BEGIN Extracted entries

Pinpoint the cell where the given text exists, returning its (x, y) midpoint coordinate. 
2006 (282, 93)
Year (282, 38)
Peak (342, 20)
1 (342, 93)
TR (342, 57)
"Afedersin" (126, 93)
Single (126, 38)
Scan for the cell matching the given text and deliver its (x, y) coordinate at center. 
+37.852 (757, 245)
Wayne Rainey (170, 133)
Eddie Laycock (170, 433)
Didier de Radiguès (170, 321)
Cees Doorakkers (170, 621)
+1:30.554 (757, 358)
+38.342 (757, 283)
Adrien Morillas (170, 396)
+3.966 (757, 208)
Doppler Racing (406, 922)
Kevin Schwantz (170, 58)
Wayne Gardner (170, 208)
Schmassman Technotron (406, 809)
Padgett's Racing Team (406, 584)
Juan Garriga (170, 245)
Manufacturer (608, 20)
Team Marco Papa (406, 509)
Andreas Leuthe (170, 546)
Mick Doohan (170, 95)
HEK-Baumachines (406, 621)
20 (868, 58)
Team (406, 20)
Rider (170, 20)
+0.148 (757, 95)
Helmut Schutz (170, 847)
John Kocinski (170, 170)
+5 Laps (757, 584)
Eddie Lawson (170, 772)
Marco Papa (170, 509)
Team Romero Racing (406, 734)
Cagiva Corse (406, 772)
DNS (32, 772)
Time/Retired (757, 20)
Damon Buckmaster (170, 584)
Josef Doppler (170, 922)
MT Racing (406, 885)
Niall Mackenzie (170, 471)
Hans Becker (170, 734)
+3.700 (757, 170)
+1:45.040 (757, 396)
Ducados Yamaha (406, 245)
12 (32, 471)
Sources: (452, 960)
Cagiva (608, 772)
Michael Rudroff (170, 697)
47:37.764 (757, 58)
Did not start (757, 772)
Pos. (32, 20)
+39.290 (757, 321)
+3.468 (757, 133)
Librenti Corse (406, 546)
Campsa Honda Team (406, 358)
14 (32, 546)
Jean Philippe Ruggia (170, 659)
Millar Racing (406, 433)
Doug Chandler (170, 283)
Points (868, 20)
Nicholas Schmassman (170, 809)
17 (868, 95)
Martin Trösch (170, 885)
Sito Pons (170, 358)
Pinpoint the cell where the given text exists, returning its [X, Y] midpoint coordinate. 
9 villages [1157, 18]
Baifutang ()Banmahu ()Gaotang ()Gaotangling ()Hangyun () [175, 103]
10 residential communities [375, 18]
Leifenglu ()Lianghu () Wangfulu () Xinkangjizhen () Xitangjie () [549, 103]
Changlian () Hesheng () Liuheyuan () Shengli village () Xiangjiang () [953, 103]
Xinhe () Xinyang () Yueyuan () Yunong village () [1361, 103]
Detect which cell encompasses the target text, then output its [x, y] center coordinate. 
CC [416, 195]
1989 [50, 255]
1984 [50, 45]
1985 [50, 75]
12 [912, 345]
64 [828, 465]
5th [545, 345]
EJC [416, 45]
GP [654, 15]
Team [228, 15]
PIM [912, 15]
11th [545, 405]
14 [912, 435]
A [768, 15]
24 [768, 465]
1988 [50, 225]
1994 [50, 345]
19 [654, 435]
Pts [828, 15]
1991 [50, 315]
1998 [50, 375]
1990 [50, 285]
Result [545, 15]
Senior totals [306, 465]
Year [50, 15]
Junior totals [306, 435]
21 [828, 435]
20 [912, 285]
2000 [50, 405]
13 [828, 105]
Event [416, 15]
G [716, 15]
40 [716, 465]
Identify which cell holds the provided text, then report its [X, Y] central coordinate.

END Extracted entries

→ Problem description:
Reproduce every line of the entries, replacing each occurrence of "text" with "string" and leaving everything else unchanged.

→ Problem solution:
Pinpoint the cell where the given string exists, returning its (x, y) midpoint coordinate. 
2006 (282, 93)
Year (282, 38)
Peak (342, 20)
1 (342, 93)
TR (342, 57)
"Afedersin" (126, 93)
Single (126, 38)
Scan for the cell matching the given string and deliver its (x, y) coordinate at center. 
+37.852 (757, 245)
Wayne Rainey (170, 133)
Eddie Laycock (170, 433)
Didier de Radiguès (170, 321)
Cees Doorakkers (170, 621)
+1:30.554 (757, 358)
+38.342 (757, 283)
Adrien Morillas (170, 396)
+3.966 (757, 208)
Doppler Racing (406, 922)
Kevin Schwantz (170, 58)
Wayne Gardner (170, 208)
Schmassman Technotron (406, 809)
Padgett's Racing Team (406, 584)
Juan Garriga (170, 245)
Manufacturer (608, 20)
Team Marco Papa (406, 509)
Andreas Leuthe (170, 546)
Mick Doohan (170, 95)
HEK-Baumachines (406, 621)
20 (868, 58)
Team (406, 20)
Rider (170, 20)
+0.148 (757, 95)
Helmut Schutz (170, 847)
John Kocinski (170, 170)
+5 Laps (757, 584)
Eddie Lawson (170, 772)
Marco Papa (170, 509)
Team Romero Racing (406, 734)
Cagiva Corse (406, 772)
DNS (32, 772)
Time/Retired (757, 20)
Damon Buckmaster (170, 584)
Josef Doppler (170, 922)
MT Racing (406, 885)
Niall Mackenzie (170, 471)
Hans Becker (170, 734)
+3.700 (757, 170)
+1:45.040 (757, 396)
Ducados Yamaha (406, 245)
12 (32, 471)
Sources: (452, 960)
Cagiva (608, 772)
Michael Rudroff (170, 697)
47:37.764 (757, 58)
Did not start (757, 772)
Pos. (32, 20)
+39.290 (757, 321)
+3.468 (757, 133)
Librenti Corse (406, 546)
Campsa Honda Team (406, 358)
14 (32, 546)
Jean Philippe Ruggia (170, 659)
Millar Racing (406, 433)
Doug Chandler (170, 283)
Points (868, 20)
Nicholas Schmassman (170, 809)
17 (868, 95)
Martin Trösch (170, 885)
Sito Pons (170, 358)
Pinpoint the cell where the given string exists, returning its [X, Y] midpoint coordinate. 
9 villages [1157, 18]
Baifutang ()Banmahu ()Gaotang ()Gaotangling ()Hangyun () [175, 103]
10 residential communities [375, 18]
Leifenglu ()Lianghu () Wangfulu () Xinkangjizhen () Xitangjie () [549, 103]
Changlian () Hesheng () Liuheyuan () Shengli village () Xiangjiang () [953, 103]
Xinhe () Xinyang () Yueyuan () Yunong village () [1361, 103]
Detect which cell encompasses the target string, then output its [x, y] center coordinate. 
CC [416, 195]
1989 [50, 255]
1984 [50, 45]
1985 [50, 75]
12 [912, 345]
64 [828, 465]
5th [545, 345]
EJC [416, 45]
GP [654, 15]
Team [228, 15]
PIM [912, 15]
11th [545, 405]
14 [912, 435]
A [768, 15]
24 [768, 465]
1988 [50, 225]
1994 [50, 345]
19 [654, 435]
Pts [828, 15]
1991 [50, 315]
1998 [50, 375]
1990 [50, 285]
Result [545, 15]
Senior totals [306, 465]
Year [50, 15]
Junior totals [306, 435]
21 [828, 435]
20 [912, 285]
2000 [50, 405]
13 [828, 105]
Event [416, 15]
G [716, 15]
40 [716, 465]
Identify which cell holds the provided string, then report its [X, Y] central coordinate.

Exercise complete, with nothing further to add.